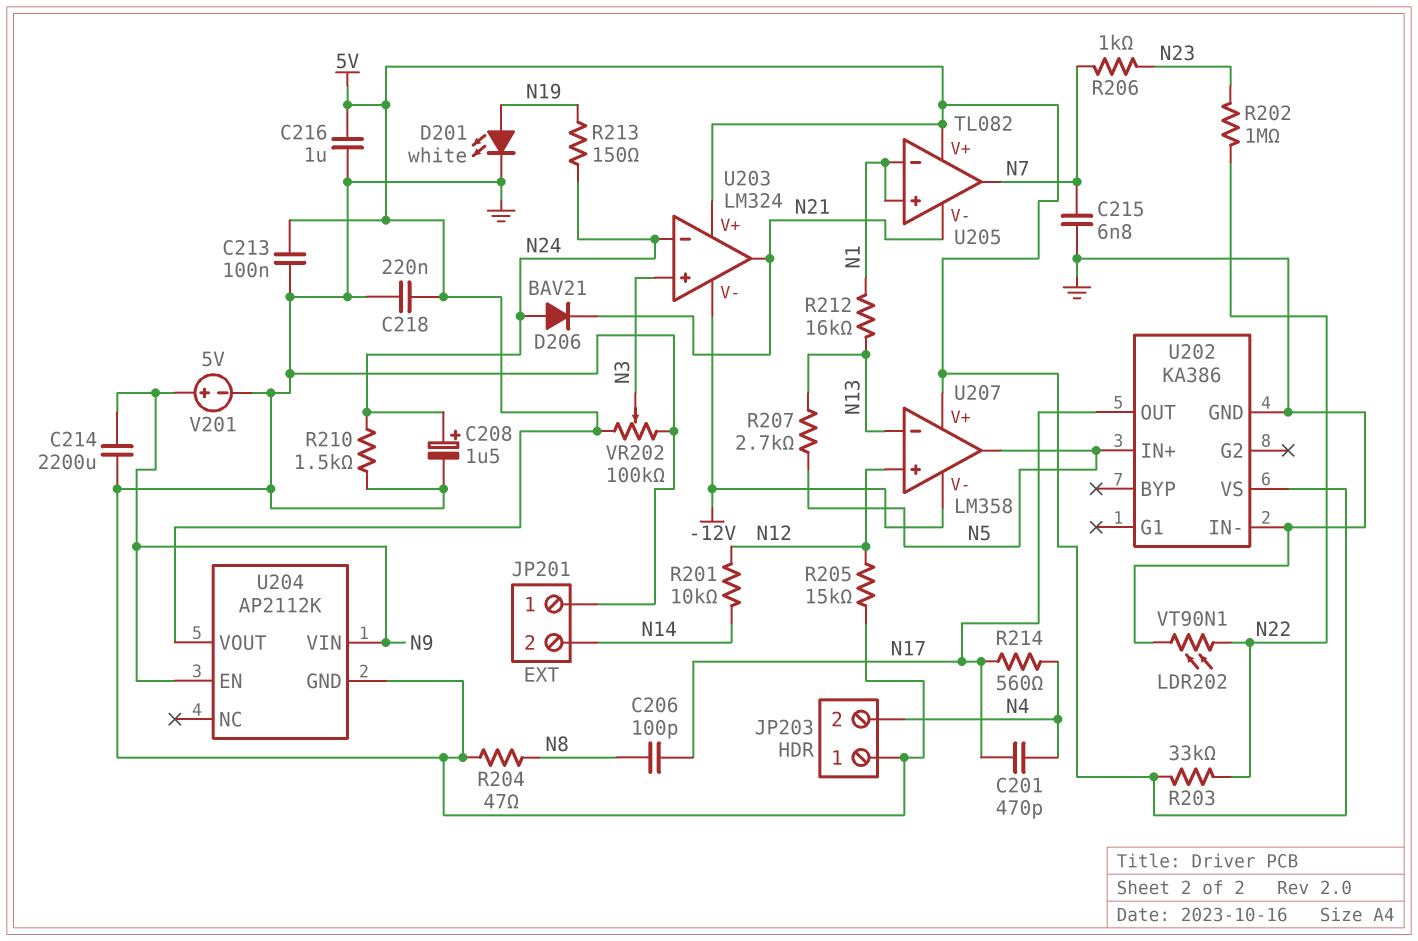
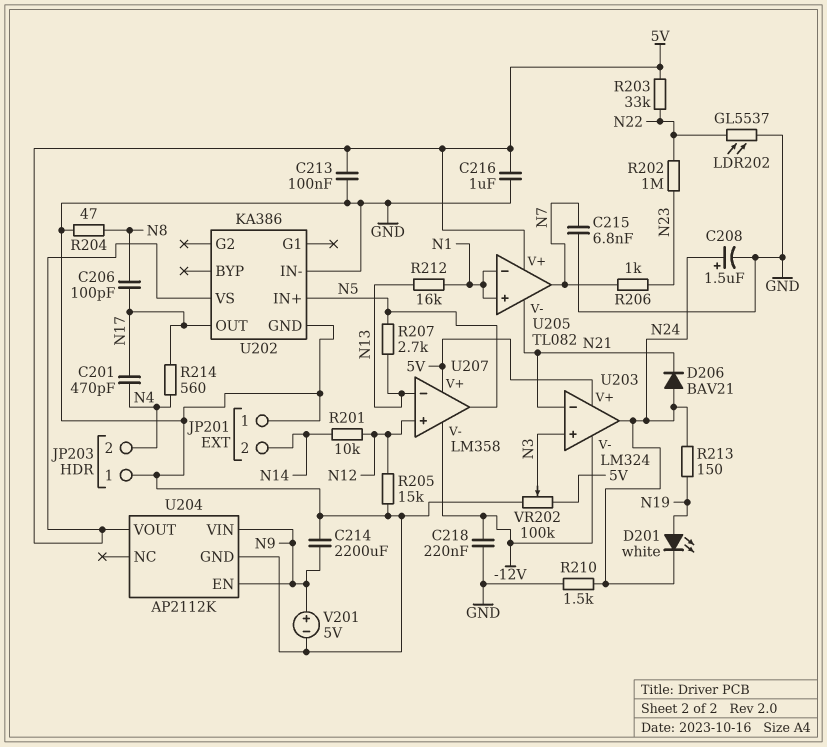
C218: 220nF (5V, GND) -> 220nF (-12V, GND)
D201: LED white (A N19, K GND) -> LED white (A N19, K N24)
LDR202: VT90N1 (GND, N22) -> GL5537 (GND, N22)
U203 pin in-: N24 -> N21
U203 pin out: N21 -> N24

----------

* Exercise instructions
Return the records exactly as they stand, and drop every picture.

* Response area
C218: 220nF (5V, GND) -> 220nF (-12V, GND)
D201: LED white (A N19, K GND) -> LED white (A N19, K N24)
LDR202: VT90N1 (GND, N22) -> GL5537 (GND, N22)
U203 pin in-: N24 -> N21
U203 pin out: N21 -> N24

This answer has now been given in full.